• Input records:
-----
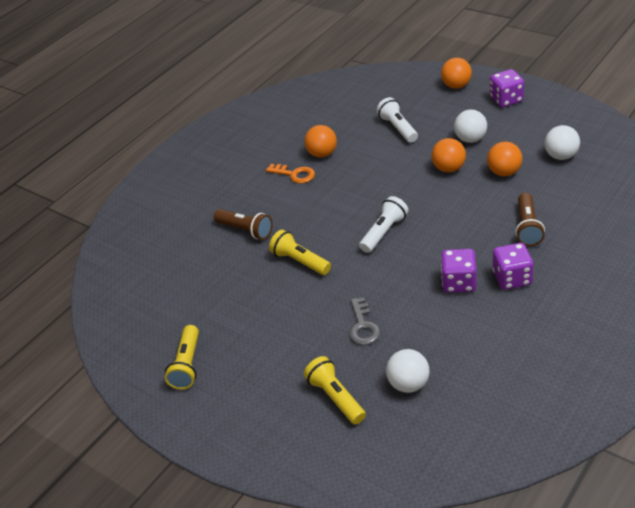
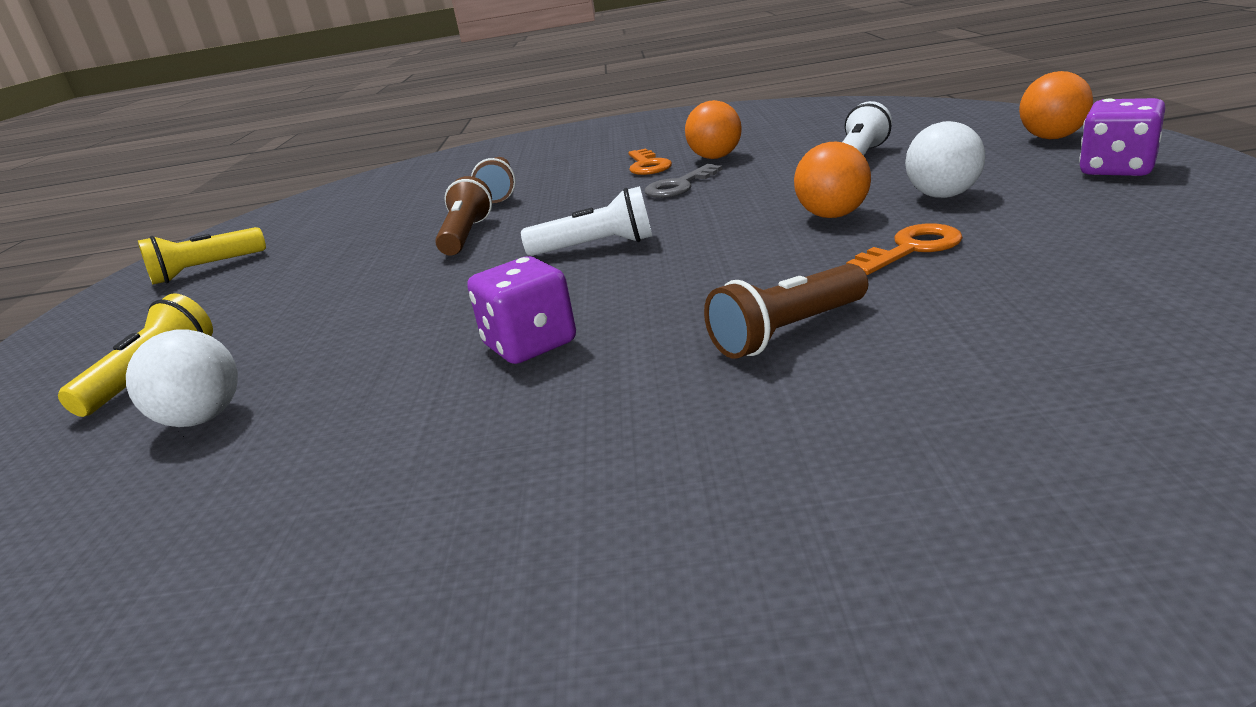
camera: 50 degrees right, 15 degrees down
(300, 261) = (466, 235): yellow flashlight -> brown flashlight
(363, 326) = (345, 325): grey key -> grey key (679, 186)
(504, 172) = (912, 248): orange ball -> orange key
(512, 278) = (600, 385): purple dice -> none
(561, 156) = (1082, 265): white ball -> none

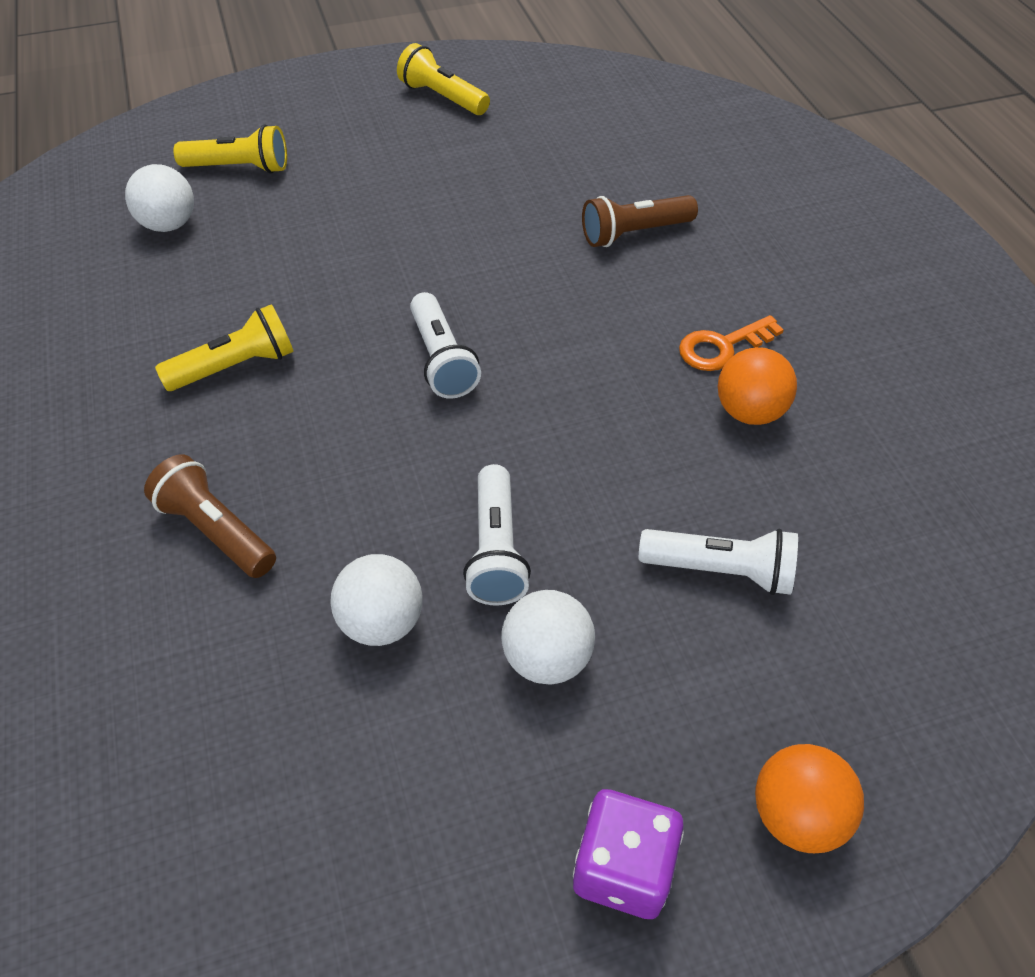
camera: 70 degrees right, 25 degrees up
(466, 235) = (496, 249): brown flashlight -> none
(530, 344) = (235, 366): purple dice -> yellow flashlight
(679, 186) = (629, 393): grey key -> none
(833, 215) = (496, 550): orange ball -> white flashlight
(912, 248) = (381, 622): orange key -> white ball

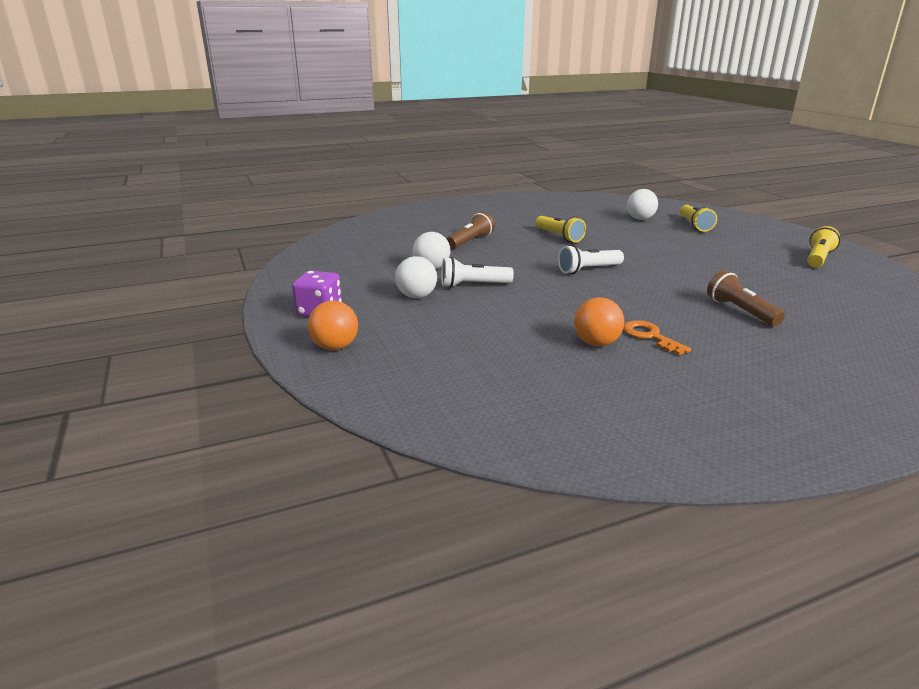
camera: 85 degrees right, 25 degrees down
(721, 570) = (473, 333): white flashlight -> none

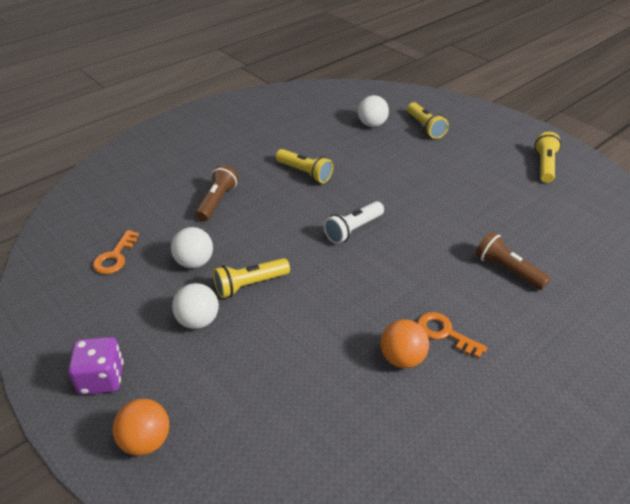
camera: 20 degrees left, 15 degrees up
(367, 257) = (115, 257): none -> orange key
(473, 285) = (249, 285): white flashlight -> yellow flashlight

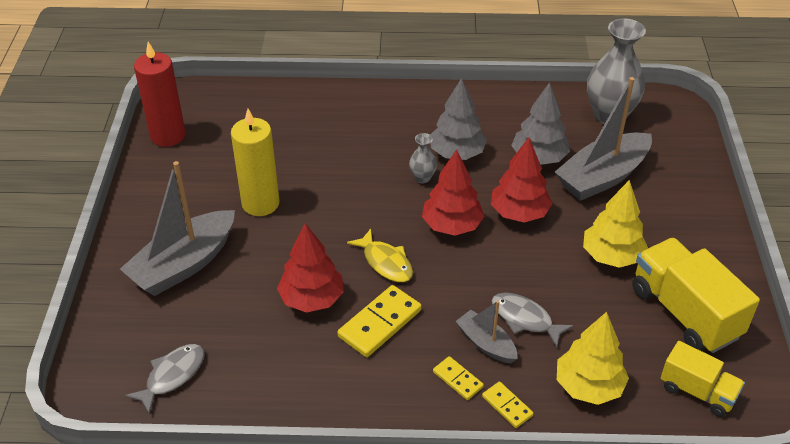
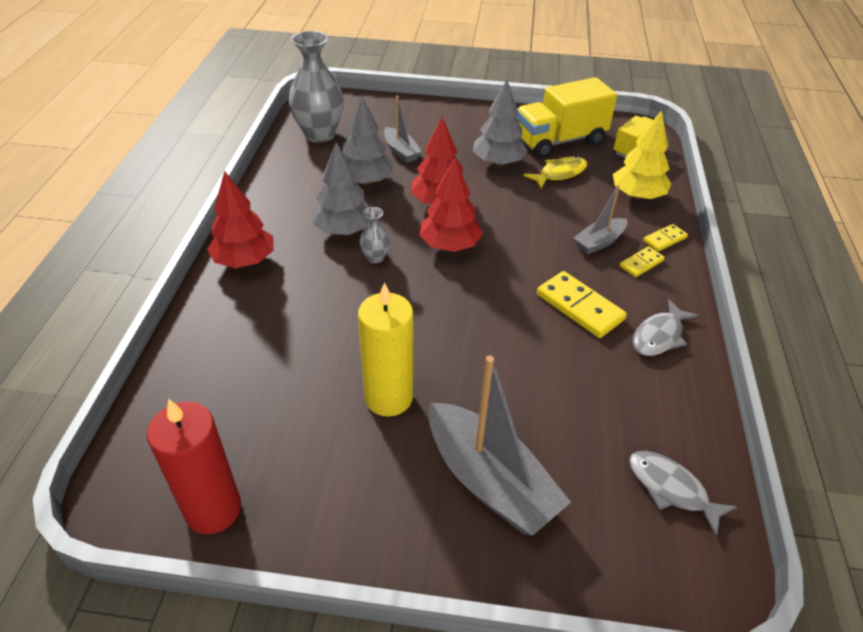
camera: 85 degrees left, 0 degrees up
(312, 299) = (548, 356): red tree -> red tree (245, 261)
(385, 262) = (497, 296): yellow fish -> yellow fish (559, 173)
(525, 319) = (569, 217): grey fish -> grey fish (659, 336)
(602, 177) = (401, 151): grey boat -> grey boat, size x0.54
(611, 256) = (498, 163): yellow tree -> grey tree

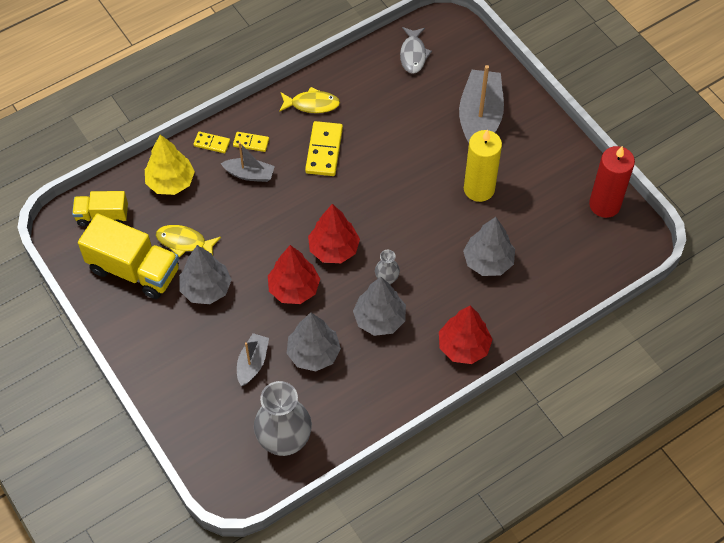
camera: 130 degrees left, 15 degrees up
(296, 338) = (488, 261): none -> grey tree
(659, 336) = (312, 104): grey fish -> yellow fish

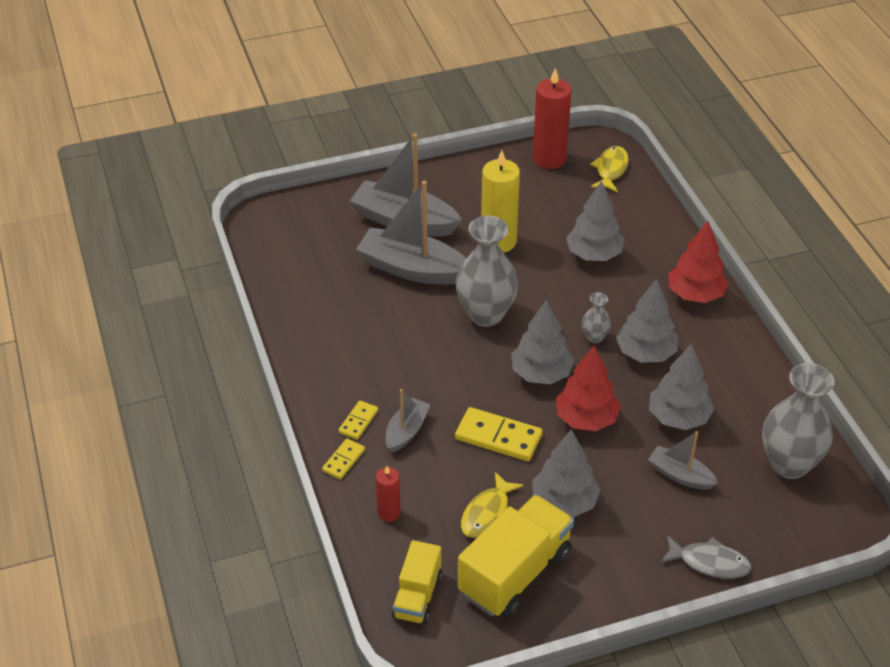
camera: 75 degrees left, 15 degrees down
(170, 182) = (389, 513): yellow tree -> red candle
(312, 104) = (323, 354): yellow fish -> yellow fish (610, 170)
(324, 150) = (397, 356): yellow domino -> yellow domino (498, 437)
(333, 249) = (541, 374): red tree -> grey tree
(388, 198) = (486, 314): none -> grey vase
(413, 54) = (291, 254): grey fish -> grey fish (709, 562)
(424, 137) = (412, 269): none -> grey boat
-----
• Try it: All records should be output exactly, with the pictures left out.

• Output for this exercise:
camera: 50 degrees right, 15 degrees down
(300, 261) = (466, 235): yellow flashlight -> brown flashlight
(363, 326) = (345, 325): grey key -> grey key (679, 186)
(504, 172) = (912, 248): orange ball -> orange key
(512, 278) = (600, 385): purple dice -> none
(561, 156) = (1082, 265): white ball -> none

camera: 70 degrees right, 25 degrees up
(466, 235) = (496, 249): brown flashlight -> none
(530, 344) = (235, 366): purple dice -> yellow flashlight
(679, 186) = (629, 393): grey key -> none
(833, 215) = (496, 550): orange ball -> white flashlight
(912, 248) = (381, 622): orange key -> white ball

camera: 85 degrees right, 25 degrees down
(721, 570) = (473, 333): white flashlight -> none

camera: 20 degrees left, 15 degrees up
(367, 257) = (115, 257): none -> orange key
(473, 285) = (249, 285): white flashlight -> yellow flashlight

camera: 85 degrees left, 0 degrees up
(312, 299) = (548, 356): red tree -> red tree (245, 261)
(385, 262) = (497, 296): yellow fish -> yellow fish (559, 173)
(525, 319) = (569, 217): grey fish -> grey fish (659, 336)
(602, 177) = (401, 151): grey boat -> grey boat, size x0.54
(611, 256) = (498, 163): yellow tree -> grey tree

camera: 130 degrees left, 15 degrees up
(296, 338) = (488, 261): none -> grey tree
(659, 336) = (312, 104): grey fish -> yellow fish

camera: 75 degrees left, 15 degrees down
(170, 182) = (389, 513): yellow tree -> red candle
(312, 104) = (323, 354): yellow fish -> yellow fish (610, 170)
(324, 150) = (397, 356): yellow domino -> yellow domino (498, 437)
(333, 249) = (541, 374): red tree -> grey tree
(388, 198) = (486, 314): none -> grey vase
(413, 54) = (291, 254): grey fish -> grey fish (709, 562)
(424, 137) = (412, 269): none -> grey boat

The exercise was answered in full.